EXERCISE OBJECTIVE => Copy out every row below word for word, changing nothing.

EXTRACTED ENTRIES =>
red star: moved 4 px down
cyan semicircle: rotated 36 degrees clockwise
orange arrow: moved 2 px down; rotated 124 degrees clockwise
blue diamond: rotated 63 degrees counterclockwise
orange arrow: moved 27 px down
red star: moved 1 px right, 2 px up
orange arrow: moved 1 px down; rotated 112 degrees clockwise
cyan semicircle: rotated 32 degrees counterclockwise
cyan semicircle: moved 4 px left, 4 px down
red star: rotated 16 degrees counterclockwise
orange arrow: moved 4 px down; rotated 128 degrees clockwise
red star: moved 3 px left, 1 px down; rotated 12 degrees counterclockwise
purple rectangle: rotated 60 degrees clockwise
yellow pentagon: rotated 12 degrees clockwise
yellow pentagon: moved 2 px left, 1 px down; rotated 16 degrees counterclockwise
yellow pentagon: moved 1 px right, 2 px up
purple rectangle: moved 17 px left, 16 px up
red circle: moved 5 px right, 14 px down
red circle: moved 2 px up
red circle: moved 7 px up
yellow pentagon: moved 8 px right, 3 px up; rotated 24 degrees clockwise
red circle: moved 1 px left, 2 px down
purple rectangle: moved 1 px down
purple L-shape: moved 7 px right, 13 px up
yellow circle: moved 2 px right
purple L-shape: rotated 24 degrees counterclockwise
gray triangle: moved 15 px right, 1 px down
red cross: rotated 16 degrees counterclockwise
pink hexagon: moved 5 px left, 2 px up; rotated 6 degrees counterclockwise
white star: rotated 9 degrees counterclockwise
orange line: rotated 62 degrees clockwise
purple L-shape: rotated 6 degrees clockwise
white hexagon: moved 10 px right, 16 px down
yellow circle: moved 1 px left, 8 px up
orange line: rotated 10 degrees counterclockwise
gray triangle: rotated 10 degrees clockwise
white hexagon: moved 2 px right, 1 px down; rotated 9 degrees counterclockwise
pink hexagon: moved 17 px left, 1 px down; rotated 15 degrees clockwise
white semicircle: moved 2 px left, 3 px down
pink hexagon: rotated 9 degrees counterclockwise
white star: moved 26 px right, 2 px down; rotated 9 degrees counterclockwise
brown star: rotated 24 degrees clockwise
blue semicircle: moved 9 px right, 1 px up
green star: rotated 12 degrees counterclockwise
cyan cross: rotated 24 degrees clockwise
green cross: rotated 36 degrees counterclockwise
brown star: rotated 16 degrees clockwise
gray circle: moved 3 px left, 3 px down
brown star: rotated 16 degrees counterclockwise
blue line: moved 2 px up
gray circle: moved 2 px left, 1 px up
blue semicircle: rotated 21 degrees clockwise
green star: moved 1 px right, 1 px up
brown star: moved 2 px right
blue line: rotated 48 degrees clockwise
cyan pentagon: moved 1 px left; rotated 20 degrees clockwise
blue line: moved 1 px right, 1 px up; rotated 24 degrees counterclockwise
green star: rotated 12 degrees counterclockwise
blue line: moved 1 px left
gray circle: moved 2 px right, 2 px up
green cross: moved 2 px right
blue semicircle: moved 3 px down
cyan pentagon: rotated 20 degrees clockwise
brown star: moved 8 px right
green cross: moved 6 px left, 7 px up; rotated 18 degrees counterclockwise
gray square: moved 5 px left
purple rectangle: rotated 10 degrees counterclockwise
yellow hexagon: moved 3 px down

IN RESPONSE =>
red star: moved 4 px down
cyan semicircle: rotated 36 degrees clockwise
orange arrow: moved 2 px down; rotated 124 degrees clockwise
blue diamond: rotated 63 degrees counterclockwise
orange arrow: moved 27 px down
red star: moved 1 px right, 2 px up
orange arrow: moved 1 px down; rotated 112 degrees clockwise
cyan semicircle: rotated 32 degrees counterclockwise
cyan semicircle: moved 4 px left, 4 px down
red star: rotated 16 degrees counterclockwise
orange arrow: moved 4 px down; rotated 128 degrees clockwise
red star: moved 3 px left, 1 px down; rotated 12 degrees counterclockwise
purple rectangle: rotated 60 degrees clockwise
yellow pentagon: rotated 12 degrees clockwise
yellow pentagon: moved 2 px left, 1 px down; rotated 16 degrees counterclockwise
yellow pentagon: moved 1 px right, 2 px up
purple rectangle: moved 17 px left, 16 px up
red circle: moved 5 px right, 14 px down
red circle: moved 2 px up
red circle: moved 7 px up
yellow pentagon: moved 8 px right, 3 px up; rotated 24 degrees clockwise
red circle: moved 1 px left, 2 px down
purple rectangle: moved 1 px down
purple L-shape: moved 7 px right, 13 px up
yellow circle: moved 2 px right
purple L-shape: rotated 24 degrees counterclockwise
gray triangle: moved 15 px right, 1 px down
red cross: rotated 16 degrees counterclockwise
pink hexagon: moved 5 px left, 2 px up; rotated 6 degrees counterclockwise
white star: rotated 9 degrees counterclockwise
orange line: rotated 62 degrees clockwise
purple L-shape: rotated 6 degrees clockwise
white hexagon: moved 10 px right, 16 px down
yellow circle: moved 1 px left, 8 px up
orange line: rotated 10 degrees counterclockwise
gray triangle: rotated 10 degrees clockwise
white hexagon: moved 2 px right, 1 px down; rotated 9 degrees counterclockwise
pink hexagon: moved 17 px left, 1 px down; rotated 15 degrees clockwise
white semicircle: moved 2 px left, 3 px down
pink hexagon: rotated 9 degrees counterclockwise
white star: moved 26 px right, 2 px down; rotated 9 degrees counterclockwise
brown star: rotated 24 degrees clockwise
blue semicircle: moved 9 px right, 1 px up
green star: rotated 12 degrees counterclockwise
cyan cross: rotated 24 degrees clockwise
green cross: rotated 36 degrees counterclockwise
brown star: rotated 16 degrees clockwise
gray circle: moved 3 px left, 3 px down
brown star: rotated 16 degrees counterclockwise
blue line: moved 2 px up
gray circle: moved 2 px left, 1 px up
blue semicircle: rotated 21 degrees clockwise
green star: moved 1 px right, 1 px up
brown star: moved 2 px right
blue line: rotated 48 degrees clockwise
cyan pentagon: moved 1 px left; rotated 20 degrees clockwise
blue line: moved 1 px right, 1 px up; rotated 24 degrees counterclockwise
green star: rotated 12 degrees counterclockwise
blue line: moved 1 px left
gray circle: moved 2 px right, 2 px up
green cross: moved 2 px right
blue semicircle: moved 3 px down
cyan pentagon: rotated 20 degrees clockwise
brown star: moved 8 px right
green cross: moved 6 px left, 7 px up; rotated 18 degrees counterclockwise
gray square: moved 5 px left
purple rectangle: rotated 10 degrees counterclockwise
yellow hexagon: moved 3 px down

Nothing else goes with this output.